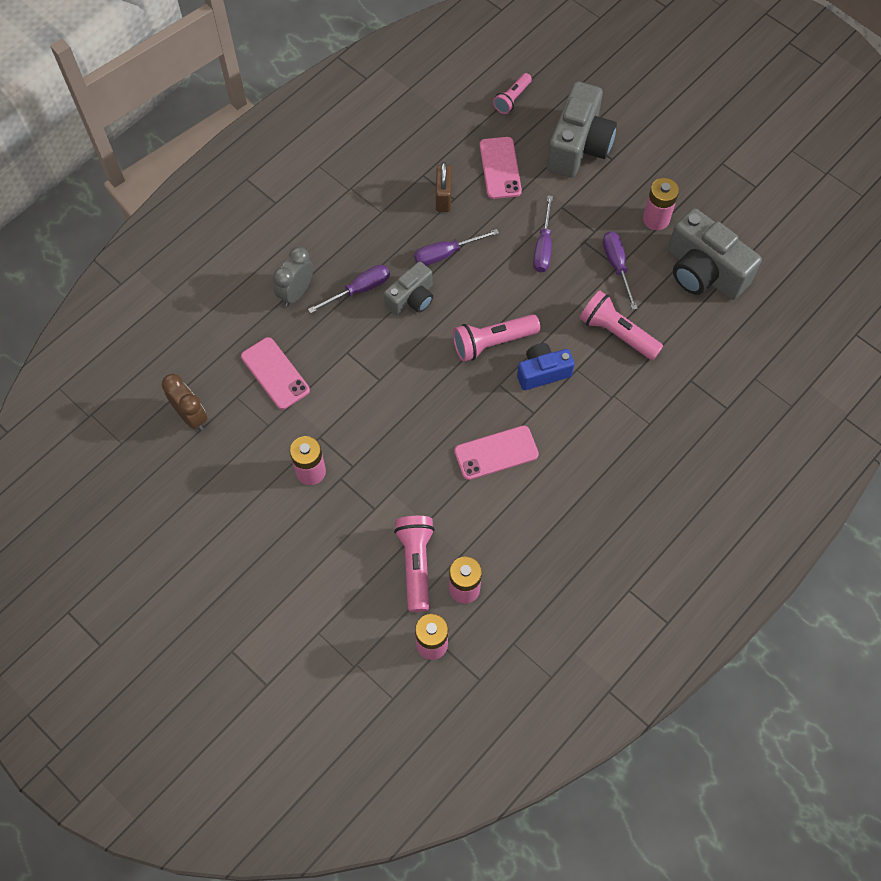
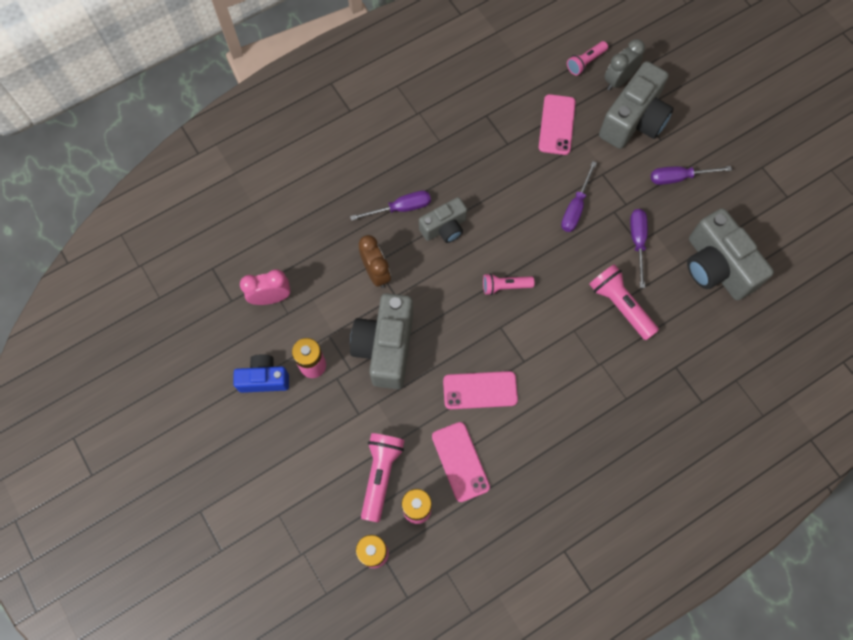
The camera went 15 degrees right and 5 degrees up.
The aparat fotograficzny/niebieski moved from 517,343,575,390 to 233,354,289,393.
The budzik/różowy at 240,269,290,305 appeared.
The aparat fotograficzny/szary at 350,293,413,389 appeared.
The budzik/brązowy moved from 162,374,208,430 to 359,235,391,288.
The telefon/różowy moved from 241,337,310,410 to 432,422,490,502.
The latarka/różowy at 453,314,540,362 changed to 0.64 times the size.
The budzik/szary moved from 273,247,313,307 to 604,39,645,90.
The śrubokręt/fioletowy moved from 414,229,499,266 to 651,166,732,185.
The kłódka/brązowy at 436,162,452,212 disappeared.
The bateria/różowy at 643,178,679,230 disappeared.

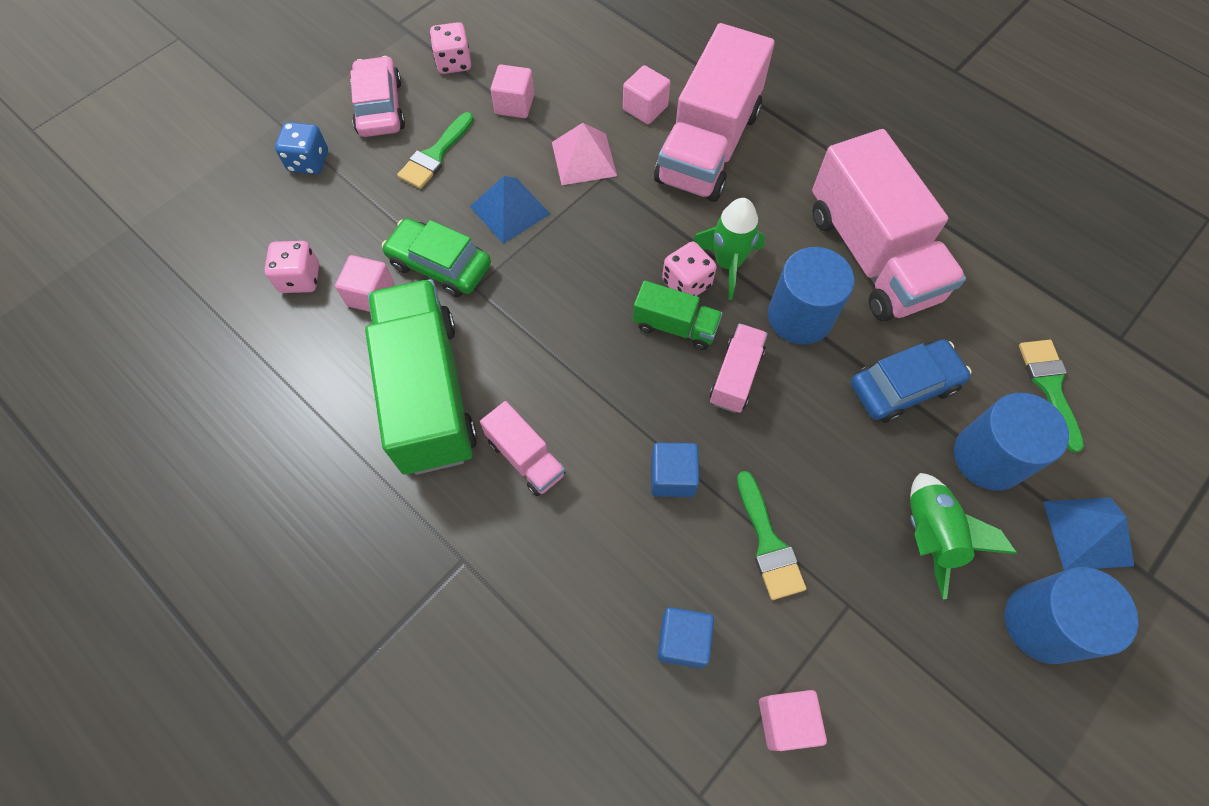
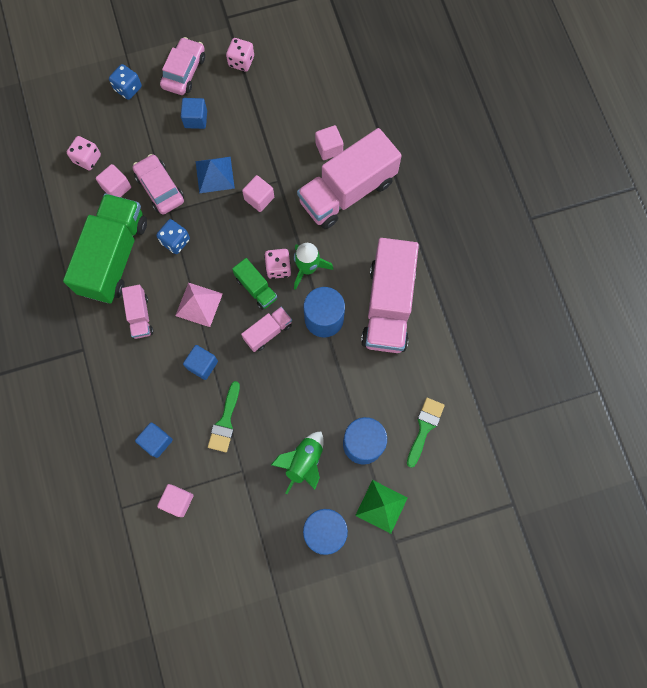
The camera went 30 degrees right and 10 degrees up.
The samochód/zielony at 382,218,491,297 became the samochód/różowy at 133,154,184,215.
The kostka do gry/niebieski at 156,219,190,254 appeared.
The piramida/różowy moved from 552,123,617,185 to 175,283,223,327.
The pędzel/zielony at 397,112,474,189 was replaced by the sześcian/niebieski at 181,98,207,129.
The sześcian/różowy moved from 491,64,534,118 to 242,175,274,212.
The piramida/niebieski at 1043,497,1134,571 became the piramida/zielony at 355,480,408,534.
The samochód/niebieski at 851,339,972,423 disappeared.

┄┄┄┄┄┄

### What the exercise asks
Copy out each line of the listing that holds the word "szary".

### Written answer
The aparat fotograficzny/szary at 350,293,413,389 appeared.
The budzik/szary moved from 273,247,313,307 to 604,39,645,90.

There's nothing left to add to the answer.